_Task details_
Scan the records below for the line with "(130, 271) = (220, 407): green" and the line with "(274, 226) = (269, 242): green". Repeat those two lines and every line between them exactly, and nothing else.

== Information supplied ==

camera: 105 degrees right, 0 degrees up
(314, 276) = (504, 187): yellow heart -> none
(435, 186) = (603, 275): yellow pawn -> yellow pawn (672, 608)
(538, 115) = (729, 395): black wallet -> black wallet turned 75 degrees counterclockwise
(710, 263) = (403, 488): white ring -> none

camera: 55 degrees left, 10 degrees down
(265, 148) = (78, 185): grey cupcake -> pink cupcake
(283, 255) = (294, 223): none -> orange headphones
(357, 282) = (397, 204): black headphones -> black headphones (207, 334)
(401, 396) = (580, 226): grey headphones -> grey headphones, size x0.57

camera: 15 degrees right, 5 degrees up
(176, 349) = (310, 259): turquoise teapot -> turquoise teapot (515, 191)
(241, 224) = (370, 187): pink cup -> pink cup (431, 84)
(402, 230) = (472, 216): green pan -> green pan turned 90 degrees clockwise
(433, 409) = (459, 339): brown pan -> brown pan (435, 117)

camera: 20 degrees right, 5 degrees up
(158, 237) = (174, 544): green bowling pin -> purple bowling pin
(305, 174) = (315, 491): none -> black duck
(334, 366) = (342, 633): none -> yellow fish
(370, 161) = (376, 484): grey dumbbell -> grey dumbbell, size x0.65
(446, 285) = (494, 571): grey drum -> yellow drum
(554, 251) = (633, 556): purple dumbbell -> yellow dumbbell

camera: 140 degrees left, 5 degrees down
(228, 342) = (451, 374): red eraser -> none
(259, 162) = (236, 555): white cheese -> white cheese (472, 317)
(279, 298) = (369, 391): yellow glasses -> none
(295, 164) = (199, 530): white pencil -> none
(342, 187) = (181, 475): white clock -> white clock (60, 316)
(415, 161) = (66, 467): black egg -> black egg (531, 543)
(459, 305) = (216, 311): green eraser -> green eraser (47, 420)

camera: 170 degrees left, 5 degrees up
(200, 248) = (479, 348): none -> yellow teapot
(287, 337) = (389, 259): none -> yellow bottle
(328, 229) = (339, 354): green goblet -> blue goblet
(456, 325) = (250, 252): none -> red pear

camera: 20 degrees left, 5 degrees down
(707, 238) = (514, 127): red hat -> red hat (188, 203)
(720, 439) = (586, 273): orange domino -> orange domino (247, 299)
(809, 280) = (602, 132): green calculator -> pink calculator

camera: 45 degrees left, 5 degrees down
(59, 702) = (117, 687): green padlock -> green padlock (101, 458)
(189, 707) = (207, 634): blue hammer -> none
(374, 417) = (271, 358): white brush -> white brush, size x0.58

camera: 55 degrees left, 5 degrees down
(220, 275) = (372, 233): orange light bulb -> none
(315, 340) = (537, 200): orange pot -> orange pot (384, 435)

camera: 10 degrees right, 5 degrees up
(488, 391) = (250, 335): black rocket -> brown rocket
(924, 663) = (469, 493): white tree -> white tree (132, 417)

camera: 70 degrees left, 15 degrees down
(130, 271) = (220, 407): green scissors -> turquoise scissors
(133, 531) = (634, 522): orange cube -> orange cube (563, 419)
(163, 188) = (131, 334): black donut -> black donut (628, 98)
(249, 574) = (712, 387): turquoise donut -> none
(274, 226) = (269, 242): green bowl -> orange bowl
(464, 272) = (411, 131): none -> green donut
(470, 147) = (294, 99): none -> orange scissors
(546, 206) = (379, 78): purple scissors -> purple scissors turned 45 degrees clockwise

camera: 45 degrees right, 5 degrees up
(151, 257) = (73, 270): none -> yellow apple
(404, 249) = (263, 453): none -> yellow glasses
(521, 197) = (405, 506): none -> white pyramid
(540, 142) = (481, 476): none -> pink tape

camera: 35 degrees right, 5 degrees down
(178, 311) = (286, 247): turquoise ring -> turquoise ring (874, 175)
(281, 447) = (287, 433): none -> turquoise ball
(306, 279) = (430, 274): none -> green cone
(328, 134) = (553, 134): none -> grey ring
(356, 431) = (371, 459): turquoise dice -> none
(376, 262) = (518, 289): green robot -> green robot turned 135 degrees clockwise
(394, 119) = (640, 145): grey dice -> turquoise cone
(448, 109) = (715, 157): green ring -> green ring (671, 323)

===

_Exercise result_
(130, 271) = (220, 407): green scissors -> turquoise scissors
(133, 531) = (634, 522): orange cube -> orange cube (563, 419)
(163, 188) = (131, 334): black donut -> black donut (628, 98)
(249, 574) = (712, 387): turquoise donut -> none
(274, 226) = (269, 242): green bowl -> orange bowl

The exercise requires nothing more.